Assigned task :: The job is to find each line in the entries holding the string "cone" and copy that line.

Exercise material ::
╔══
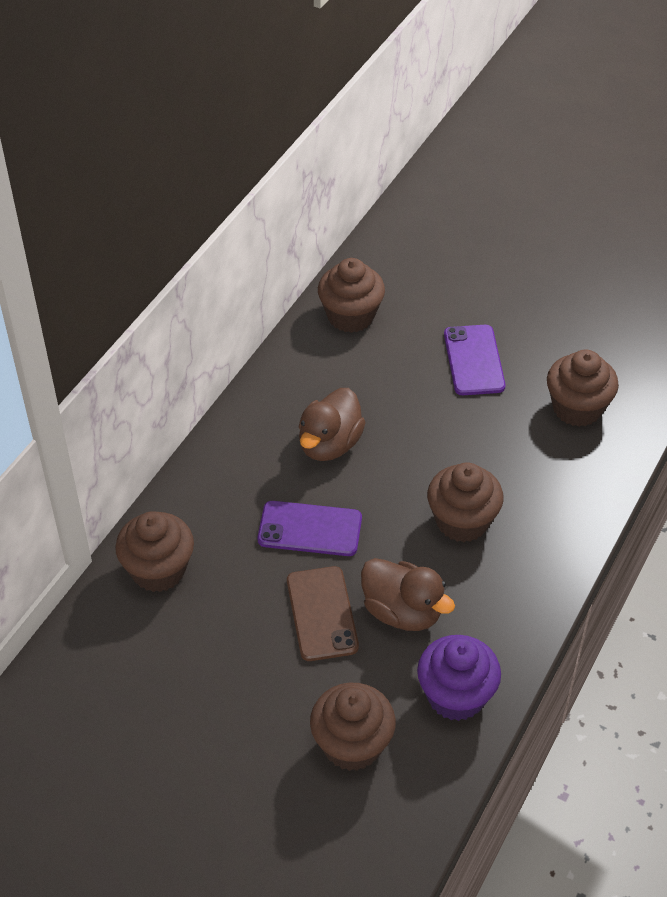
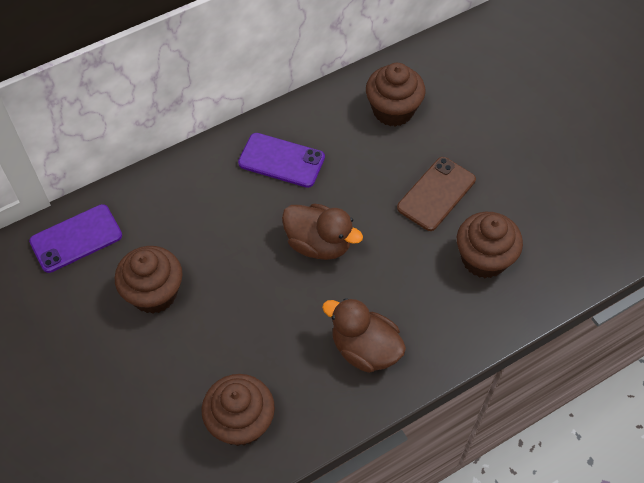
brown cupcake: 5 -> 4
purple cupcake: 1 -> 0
╚══
╔══
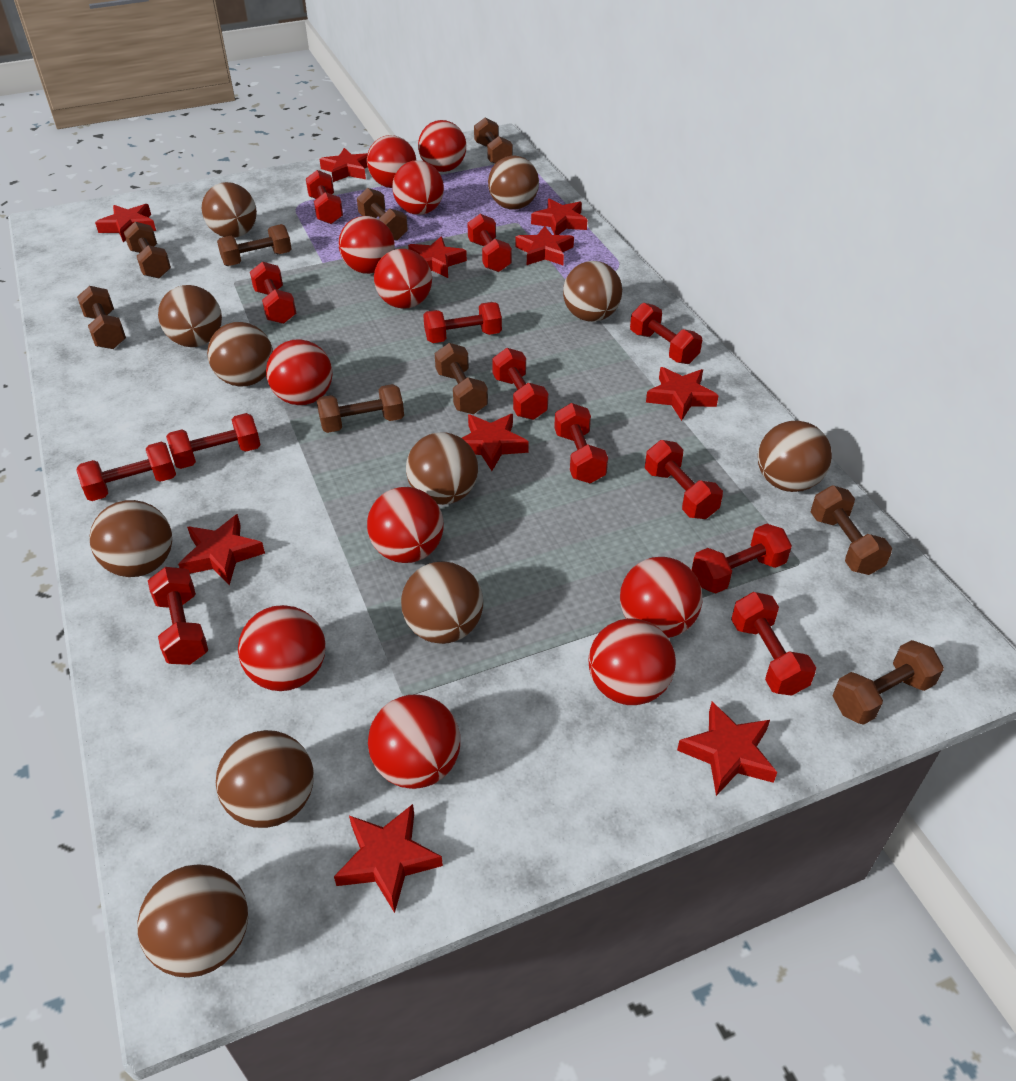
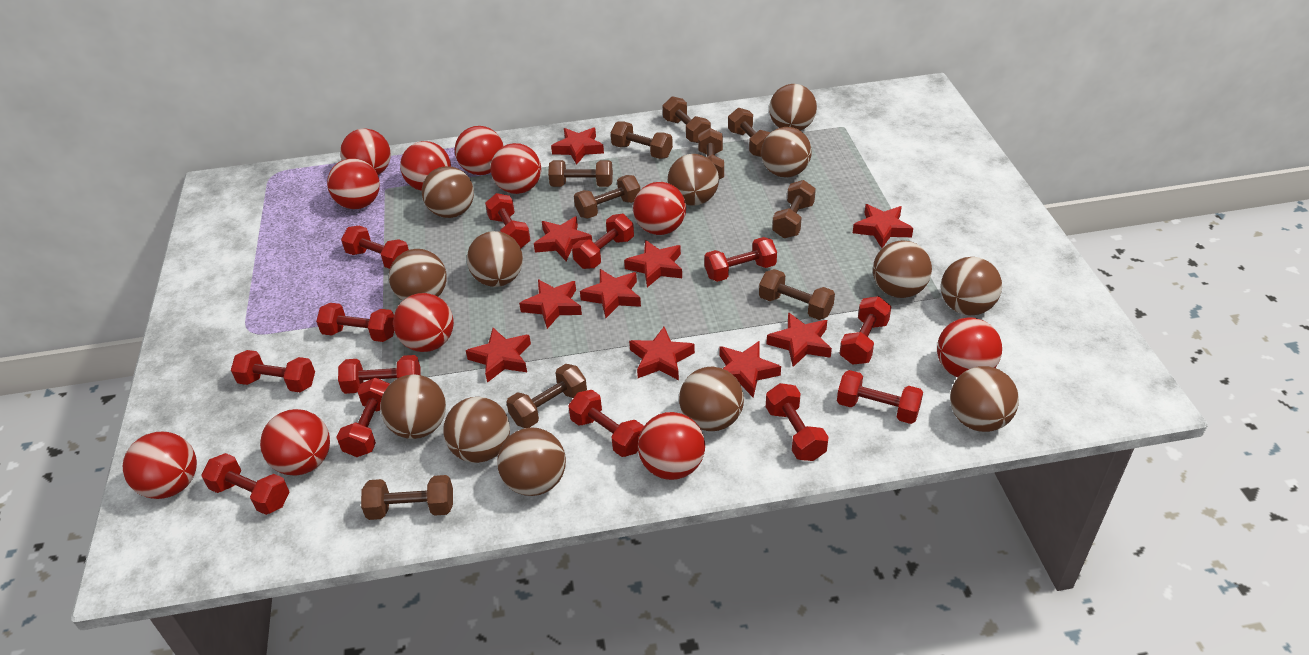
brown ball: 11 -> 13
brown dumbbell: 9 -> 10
╚══
╔══
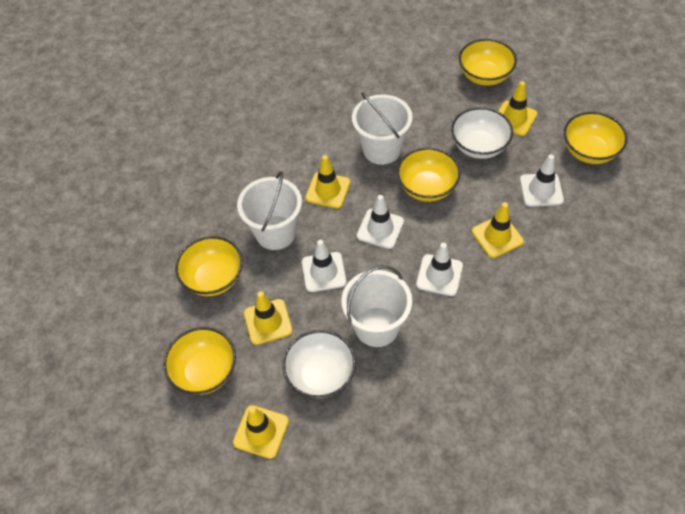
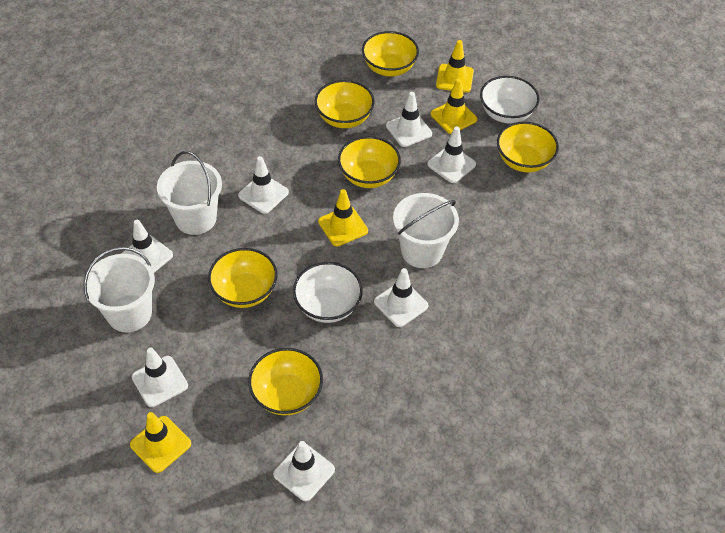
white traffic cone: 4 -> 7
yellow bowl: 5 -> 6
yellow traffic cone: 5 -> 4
╚══
Reply to the task ::
white traffic cone: 4 -> 7
yellow traffic cone: 5 -> 4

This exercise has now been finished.